**Records provided:**
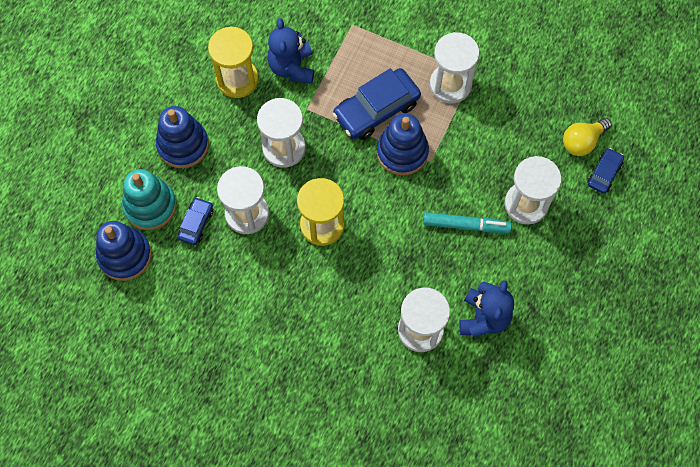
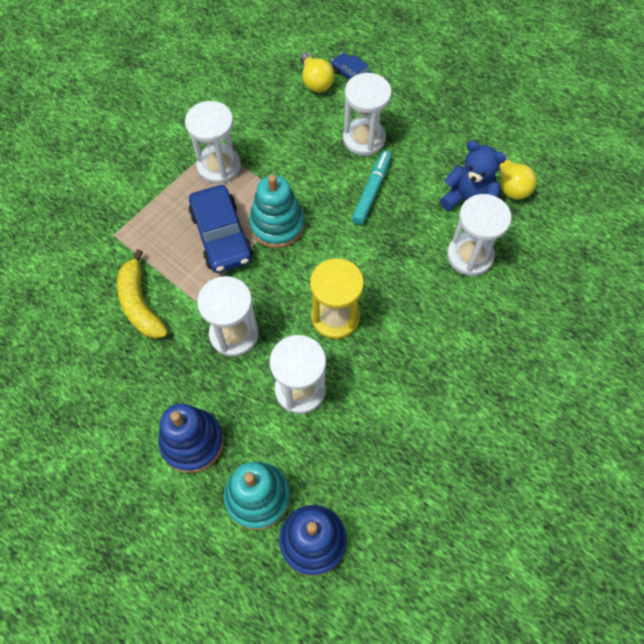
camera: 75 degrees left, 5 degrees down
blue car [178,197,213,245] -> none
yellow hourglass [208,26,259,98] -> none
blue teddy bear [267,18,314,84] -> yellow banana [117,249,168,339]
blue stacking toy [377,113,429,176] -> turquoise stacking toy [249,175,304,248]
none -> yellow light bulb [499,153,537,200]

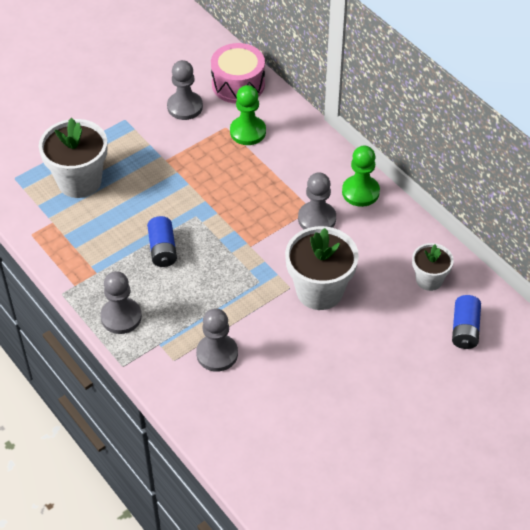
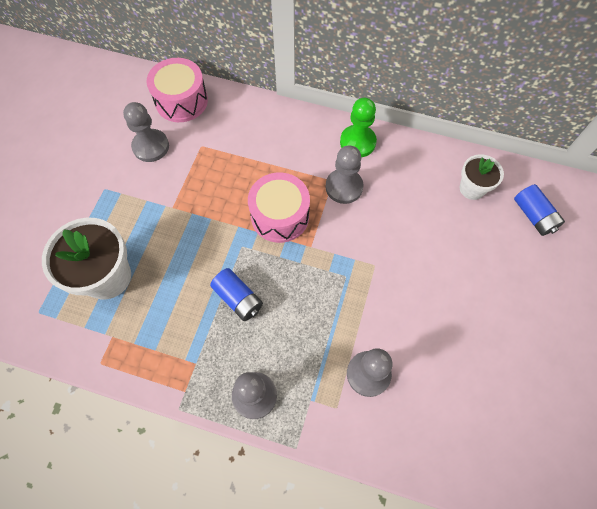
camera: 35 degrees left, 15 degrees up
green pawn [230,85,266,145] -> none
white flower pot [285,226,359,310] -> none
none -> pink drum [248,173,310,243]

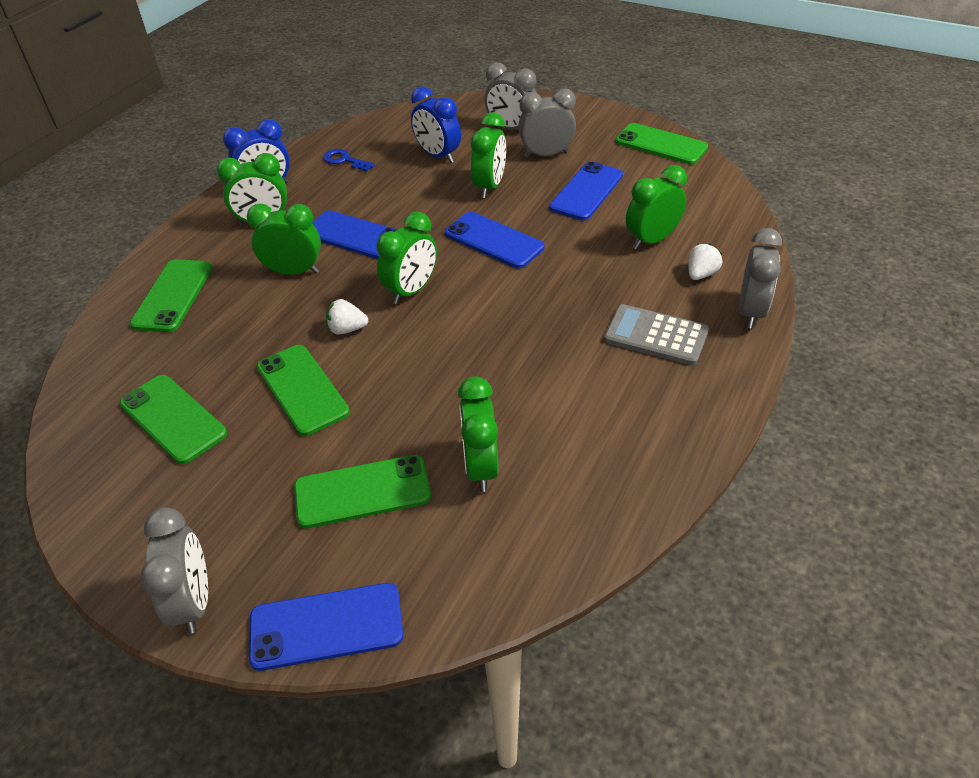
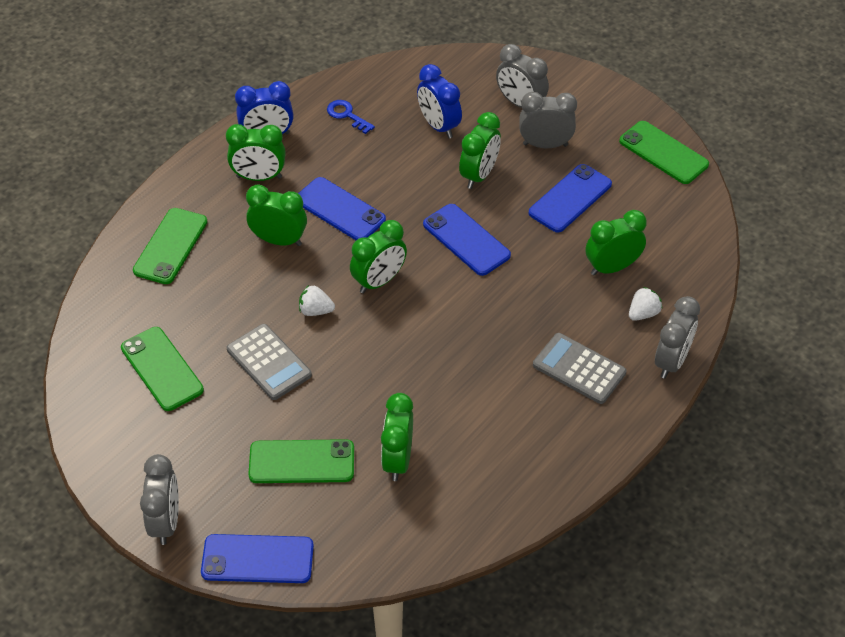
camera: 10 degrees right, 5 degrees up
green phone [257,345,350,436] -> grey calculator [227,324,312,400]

**Task to carry out:**
Word for word, please, restate the lines of the listing from the one holding "none -> pink drum [248,173,310,243]" down to the last line, leaving out any pictures.

**Result of the exercise:**
none -> pink drum [248,173,310,243]

camera: 10 degrees right, 5 degrees up
green phone [257,345,350,436] -> grey calculator [227,324,312,400]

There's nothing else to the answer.